*** Opening of Data shown ***

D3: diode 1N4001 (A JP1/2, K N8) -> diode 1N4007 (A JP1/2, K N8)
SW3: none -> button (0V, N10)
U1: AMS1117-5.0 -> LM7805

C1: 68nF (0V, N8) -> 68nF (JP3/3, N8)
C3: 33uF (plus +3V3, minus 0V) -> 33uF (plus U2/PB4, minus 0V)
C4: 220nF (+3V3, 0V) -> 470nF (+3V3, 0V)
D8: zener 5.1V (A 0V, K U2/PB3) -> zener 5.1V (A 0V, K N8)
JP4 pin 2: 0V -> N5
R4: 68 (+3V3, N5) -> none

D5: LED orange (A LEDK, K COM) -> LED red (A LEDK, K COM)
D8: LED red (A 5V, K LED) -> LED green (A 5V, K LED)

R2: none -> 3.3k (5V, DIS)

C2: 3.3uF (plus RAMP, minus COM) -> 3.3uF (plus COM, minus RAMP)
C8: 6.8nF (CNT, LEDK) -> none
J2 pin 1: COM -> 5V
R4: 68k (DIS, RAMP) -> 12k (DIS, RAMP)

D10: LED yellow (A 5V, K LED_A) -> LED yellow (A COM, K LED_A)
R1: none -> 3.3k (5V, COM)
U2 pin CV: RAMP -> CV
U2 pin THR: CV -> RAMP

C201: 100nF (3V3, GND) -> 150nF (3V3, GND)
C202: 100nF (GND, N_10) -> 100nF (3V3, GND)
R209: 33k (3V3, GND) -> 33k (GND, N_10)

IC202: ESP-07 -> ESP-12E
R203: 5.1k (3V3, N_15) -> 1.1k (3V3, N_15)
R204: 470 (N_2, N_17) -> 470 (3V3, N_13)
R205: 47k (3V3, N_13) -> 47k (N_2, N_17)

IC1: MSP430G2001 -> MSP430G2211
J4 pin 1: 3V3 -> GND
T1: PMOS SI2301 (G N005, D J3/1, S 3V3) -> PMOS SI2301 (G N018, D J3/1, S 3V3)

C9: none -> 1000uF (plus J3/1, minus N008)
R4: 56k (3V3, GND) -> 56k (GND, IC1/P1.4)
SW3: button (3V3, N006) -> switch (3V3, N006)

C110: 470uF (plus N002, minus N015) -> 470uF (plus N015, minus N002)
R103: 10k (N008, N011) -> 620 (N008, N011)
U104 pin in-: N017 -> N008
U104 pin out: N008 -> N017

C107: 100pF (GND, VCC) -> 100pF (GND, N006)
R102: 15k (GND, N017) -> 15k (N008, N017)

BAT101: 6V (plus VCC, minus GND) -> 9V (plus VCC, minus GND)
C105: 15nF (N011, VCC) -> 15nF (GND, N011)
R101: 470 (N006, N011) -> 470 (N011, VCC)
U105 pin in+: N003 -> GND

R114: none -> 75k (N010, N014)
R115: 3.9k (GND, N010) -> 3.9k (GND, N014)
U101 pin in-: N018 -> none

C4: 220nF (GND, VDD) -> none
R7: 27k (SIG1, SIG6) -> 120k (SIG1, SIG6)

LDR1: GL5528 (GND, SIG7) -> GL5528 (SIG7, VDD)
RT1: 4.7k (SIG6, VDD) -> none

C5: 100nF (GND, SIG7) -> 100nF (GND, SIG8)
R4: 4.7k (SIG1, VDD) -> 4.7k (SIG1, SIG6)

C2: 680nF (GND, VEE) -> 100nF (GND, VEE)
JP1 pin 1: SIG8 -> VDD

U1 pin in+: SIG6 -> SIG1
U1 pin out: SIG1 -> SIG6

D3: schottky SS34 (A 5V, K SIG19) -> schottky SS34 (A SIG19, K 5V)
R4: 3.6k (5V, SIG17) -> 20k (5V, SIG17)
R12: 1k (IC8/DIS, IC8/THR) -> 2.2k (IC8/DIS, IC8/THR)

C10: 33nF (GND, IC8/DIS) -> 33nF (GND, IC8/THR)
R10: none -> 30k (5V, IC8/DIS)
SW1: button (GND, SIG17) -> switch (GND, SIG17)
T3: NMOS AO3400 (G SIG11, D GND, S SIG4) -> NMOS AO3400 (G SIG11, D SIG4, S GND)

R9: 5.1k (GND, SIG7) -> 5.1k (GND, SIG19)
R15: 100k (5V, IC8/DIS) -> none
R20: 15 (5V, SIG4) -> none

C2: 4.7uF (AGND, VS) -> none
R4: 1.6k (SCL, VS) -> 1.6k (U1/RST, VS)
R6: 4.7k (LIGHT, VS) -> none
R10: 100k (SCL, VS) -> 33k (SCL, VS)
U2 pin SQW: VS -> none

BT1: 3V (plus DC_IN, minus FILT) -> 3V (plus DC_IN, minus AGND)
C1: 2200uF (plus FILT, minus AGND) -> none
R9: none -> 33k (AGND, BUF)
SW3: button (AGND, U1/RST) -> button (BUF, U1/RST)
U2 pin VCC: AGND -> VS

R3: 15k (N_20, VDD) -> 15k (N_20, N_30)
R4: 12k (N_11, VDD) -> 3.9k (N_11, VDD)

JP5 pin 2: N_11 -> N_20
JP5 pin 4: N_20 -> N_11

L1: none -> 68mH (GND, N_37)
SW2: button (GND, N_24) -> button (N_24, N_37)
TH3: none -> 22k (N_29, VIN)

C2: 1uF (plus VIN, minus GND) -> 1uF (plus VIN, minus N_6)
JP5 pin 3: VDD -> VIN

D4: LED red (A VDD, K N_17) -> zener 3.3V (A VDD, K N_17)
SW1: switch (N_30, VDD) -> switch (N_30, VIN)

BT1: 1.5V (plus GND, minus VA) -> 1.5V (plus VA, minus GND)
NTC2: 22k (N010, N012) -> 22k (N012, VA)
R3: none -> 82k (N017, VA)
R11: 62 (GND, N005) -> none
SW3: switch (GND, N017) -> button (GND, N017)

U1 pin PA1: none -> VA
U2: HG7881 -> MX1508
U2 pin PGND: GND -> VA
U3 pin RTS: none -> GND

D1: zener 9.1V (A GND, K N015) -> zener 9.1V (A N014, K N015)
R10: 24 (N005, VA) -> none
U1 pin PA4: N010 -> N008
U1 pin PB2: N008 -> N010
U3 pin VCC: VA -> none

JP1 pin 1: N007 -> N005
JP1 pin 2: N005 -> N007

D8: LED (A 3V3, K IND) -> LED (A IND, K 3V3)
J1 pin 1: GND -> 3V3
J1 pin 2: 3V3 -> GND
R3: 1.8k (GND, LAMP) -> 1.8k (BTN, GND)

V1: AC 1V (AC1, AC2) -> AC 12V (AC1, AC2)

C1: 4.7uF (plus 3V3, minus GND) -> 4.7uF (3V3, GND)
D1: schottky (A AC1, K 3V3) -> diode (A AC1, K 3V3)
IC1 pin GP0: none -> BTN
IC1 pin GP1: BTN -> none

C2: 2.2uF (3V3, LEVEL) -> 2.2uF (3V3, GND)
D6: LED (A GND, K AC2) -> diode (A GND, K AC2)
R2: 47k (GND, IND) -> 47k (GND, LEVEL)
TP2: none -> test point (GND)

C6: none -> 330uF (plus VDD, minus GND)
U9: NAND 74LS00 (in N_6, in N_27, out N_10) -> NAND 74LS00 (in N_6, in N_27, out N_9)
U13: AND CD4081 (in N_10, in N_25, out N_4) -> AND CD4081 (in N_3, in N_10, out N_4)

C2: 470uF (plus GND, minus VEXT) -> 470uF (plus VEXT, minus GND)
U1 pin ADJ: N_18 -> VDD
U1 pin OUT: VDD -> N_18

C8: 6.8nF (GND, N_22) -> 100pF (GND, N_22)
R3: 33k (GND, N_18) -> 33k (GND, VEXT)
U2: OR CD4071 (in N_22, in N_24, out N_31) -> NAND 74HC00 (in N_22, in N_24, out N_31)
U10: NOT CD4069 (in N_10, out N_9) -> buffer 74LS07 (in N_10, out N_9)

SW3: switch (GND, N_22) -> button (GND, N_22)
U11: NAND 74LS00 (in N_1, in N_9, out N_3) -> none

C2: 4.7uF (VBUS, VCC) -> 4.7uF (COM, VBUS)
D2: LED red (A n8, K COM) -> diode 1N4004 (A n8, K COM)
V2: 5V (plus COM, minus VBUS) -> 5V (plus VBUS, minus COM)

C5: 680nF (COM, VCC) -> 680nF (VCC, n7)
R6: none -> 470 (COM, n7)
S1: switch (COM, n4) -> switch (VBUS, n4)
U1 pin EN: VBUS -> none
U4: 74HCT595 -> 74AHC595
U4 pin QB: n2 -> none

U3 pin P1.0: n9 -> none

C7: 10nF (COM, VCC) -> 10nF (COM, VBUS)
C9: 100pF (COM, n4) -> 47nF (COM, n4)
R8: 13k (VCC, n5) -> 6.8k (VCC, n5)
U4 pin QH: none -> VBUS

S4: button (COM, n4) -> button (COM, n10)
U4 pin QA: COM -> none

*** Close of Data shown ***

▸ Your instructions: Please list every line of the records that contains "zener".

▸ Solution to the problem:
D8: zener 5.1V (A 0V, K U2/PB3) -> zener 5.1V (A 0V, K N8)
D4: LED red (A VDD, K N_17) -> zener 3.3V (A VDD, K N_17)
D1: zener 9.1V (A GND, K N015) -> zener 9.1V (A N014, K N015)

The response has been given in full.